[[ Data shown, beginning ]]
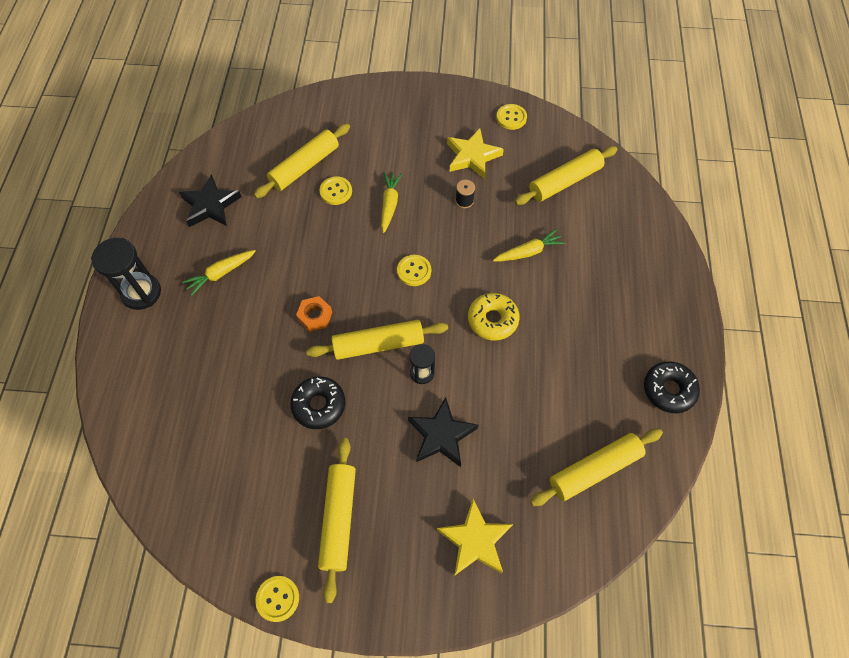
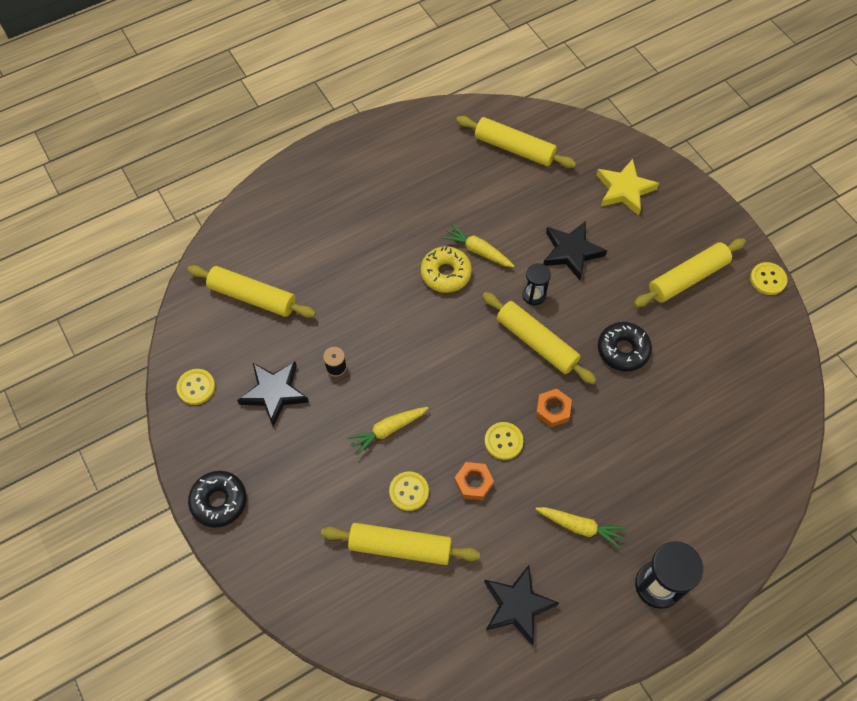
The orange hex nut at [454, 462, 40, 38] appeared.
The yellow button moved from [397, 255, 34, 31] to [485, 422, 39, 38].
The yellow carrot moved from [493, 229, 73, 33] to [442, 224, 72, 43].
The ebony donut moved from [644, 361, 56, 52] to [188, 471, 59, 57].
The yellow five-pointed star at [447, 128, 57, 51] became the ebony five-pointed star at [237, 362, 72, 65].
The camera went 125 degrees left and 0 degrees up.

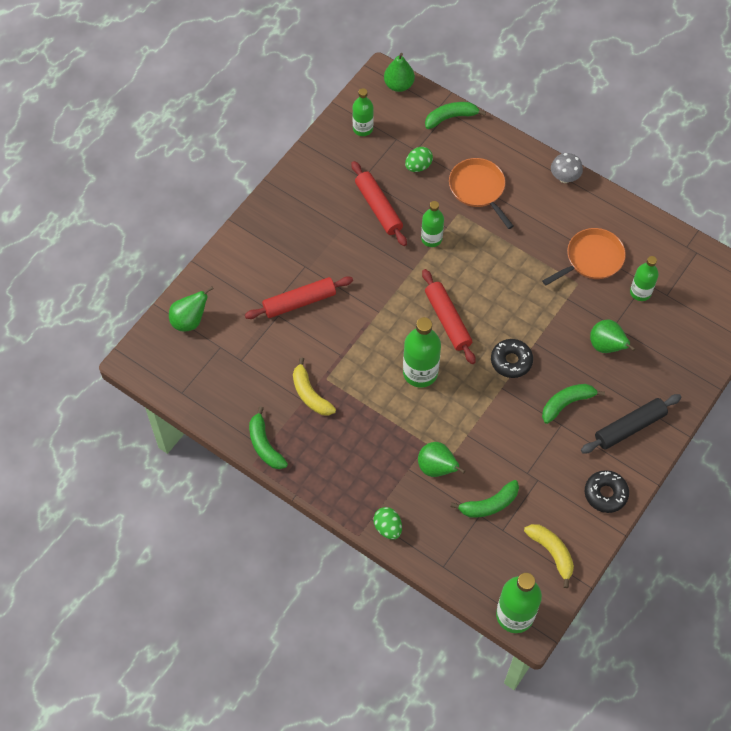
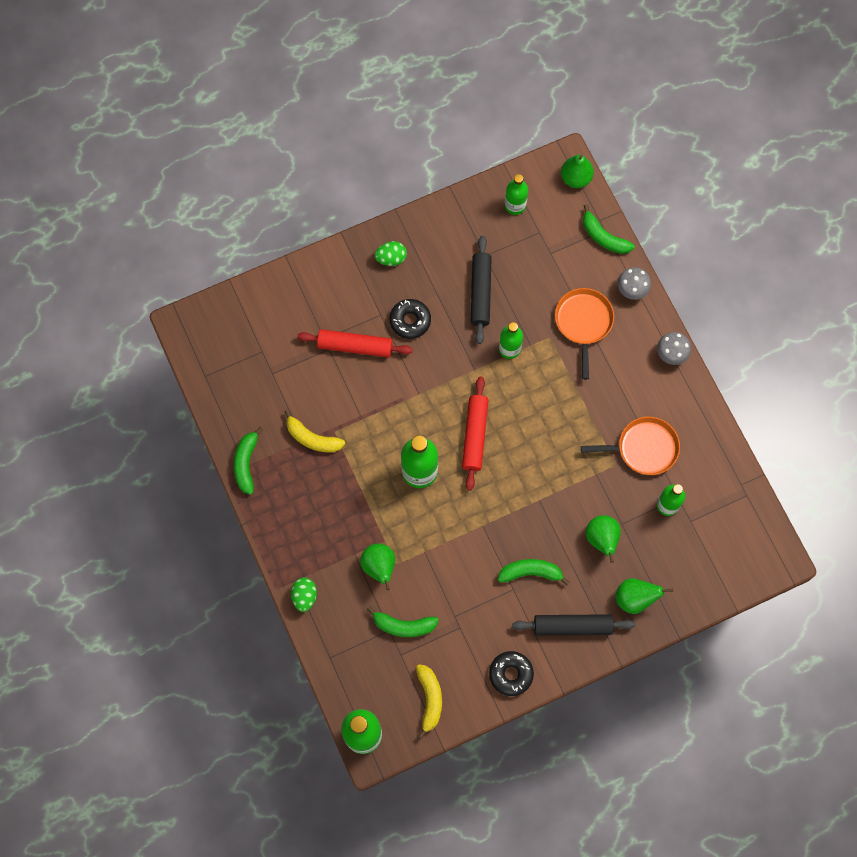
The gray mushroom at [617, 267, 34, 33] appeared.
The green toy pear moved from [169, 286, 44, 45] to [615, 578, 58, 36].
The green toy egg moved from [405, 147, 28, 25] to [375, 241, 32, 25].
The ebony donut moved from [491, 339, 42, 39] to [390, 299, 41, 40].
The red pastry roller at [351, 161, 56, 85] became the ebony pastry roller at [471, 236, 21, 108].
The yellow toy banana at [293, 357, 43, 59] turned 60 degrees counterclockwise.
The green toy banana at [425, 102, 61, 27] turned 150 degrees counterclockwise.
The camera went 30 degrees right and 10 degrees up.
[[ Data shown, end ]]
How to complete this task:
All that is wanted is each line, word for word, from the first line of the data to the one holding "The yellow five-pointed", with the pictures left out.

Task result:
The orange hex nut at [454, 462, 40, 38] appeared.
The yellow button moved from [397, 255, 34, 31] to [485, 422, 39, 38].
The yellow carrot moved from [493, 229, 73, 33] to [442, 224, 72, 43].
The ebony donut moved from [644, 361, 56, 52] to [188, 471, 59, 57].
The yellow five-pointed star at [447, 128, 57, 51] became the ebony five-pointed star at [237, 362, 72, 65].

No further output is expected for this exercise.